§ REQUIRED ACTION:
Please copy only the material from the line that has "orange rectangle: (278, 271)" to the very last line, both ends included, exactly as written and without pictures.
[[ RECORDS FOR THE TASK, beginning ]]
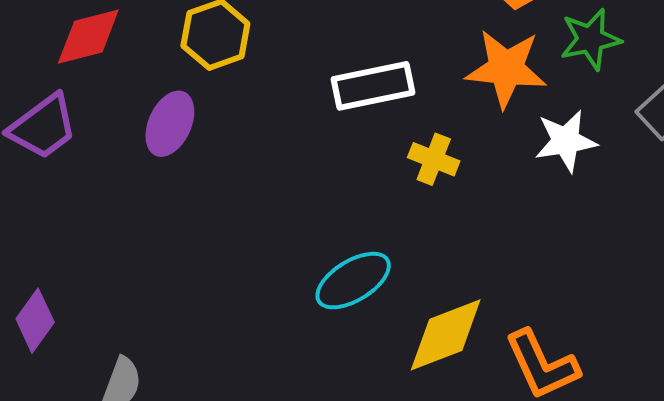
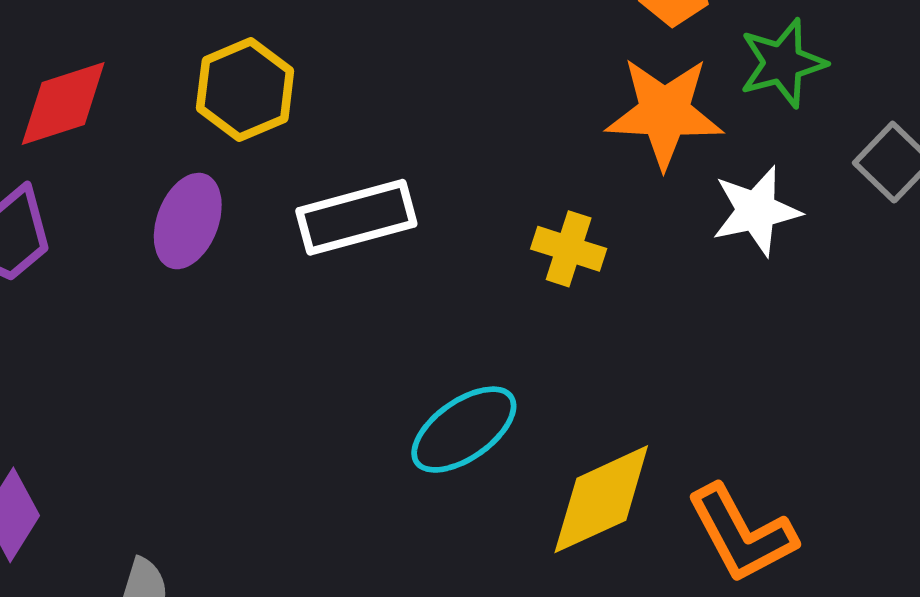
white rectangle: (373, 86) -> (356, 217), moved

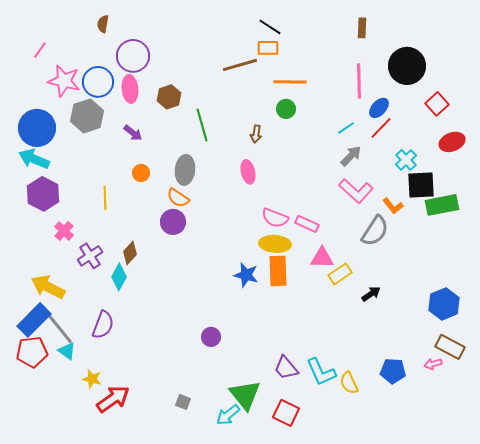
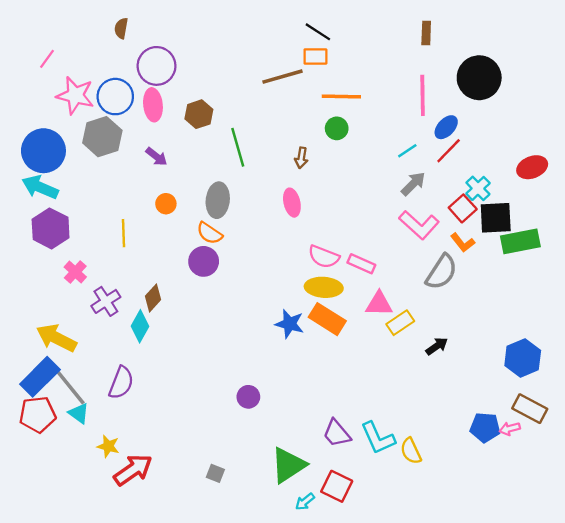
red square: (437, 104) -> (463, 208), moved
orange rectangle: (278, 271) -> (327, 319), turned -56
blue pentagon: (393, 371) -> (485, 427), moved
green triangle: (245, 395) -> (288, 465), turned 36
cyan arrow: (228, 415) -> (305, 502), moved, size x0.7

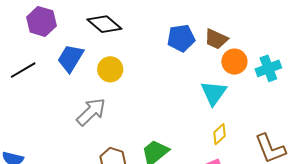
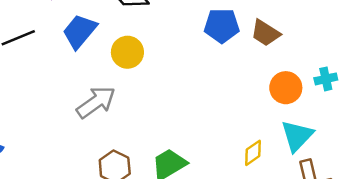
orange circle: (234, 62) -> (286, 88), moved
cyan cross: (268, 68) -> (326, 79), size x0.7
cyan triangle: (214, 93) -> (297, 136), moved

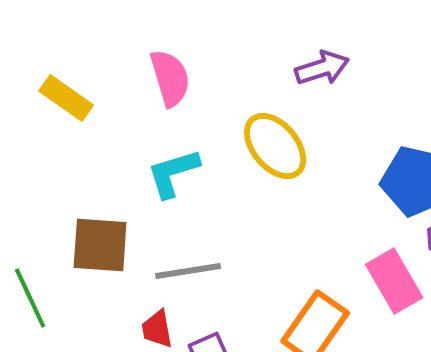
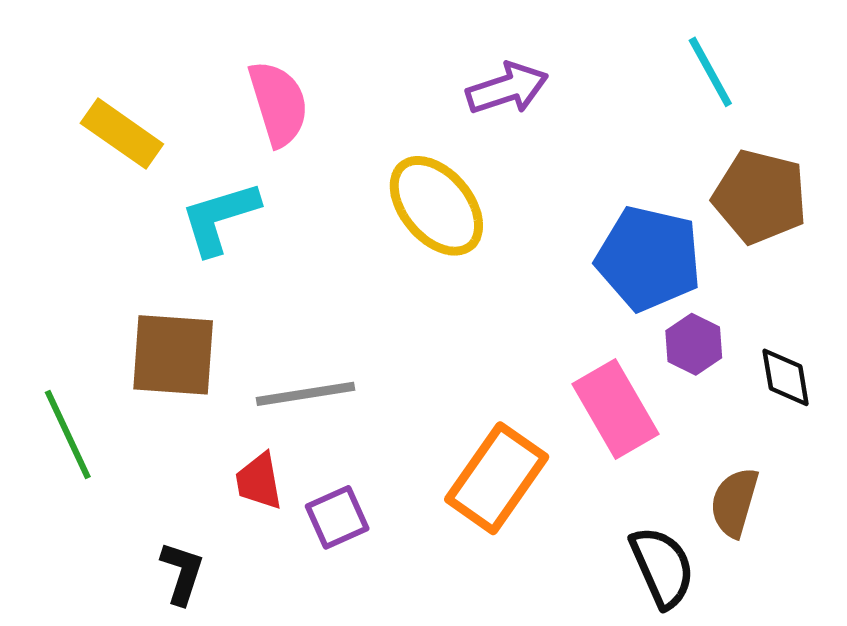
cyan L-shape: (173, 173) -> (220, 218), moved

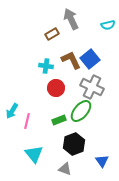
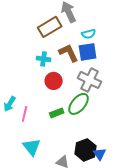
[[ RECORDS FOR THE TASK, end ]]
§ SOLUTION TO THIS PROBLEM:
orange rectangle: (278, 271) -> (327, 319), turned -56
blue pentagon: (393, 371) -> (485, 427), moved
green triangle: (245, 395) -> (288, 465), turned 36
cyan arrow: (228, 415) -> (305, 502), moved, size x0.7

orange circle: (234, 62) -> (286, 88), moved
cyan cross: (268, 68) -> (326, 79), size x0.7
cyan triangle: (214, 93) -> (297, 136), moved

cyan L-shape: (173, 173) -> (220, 218), moved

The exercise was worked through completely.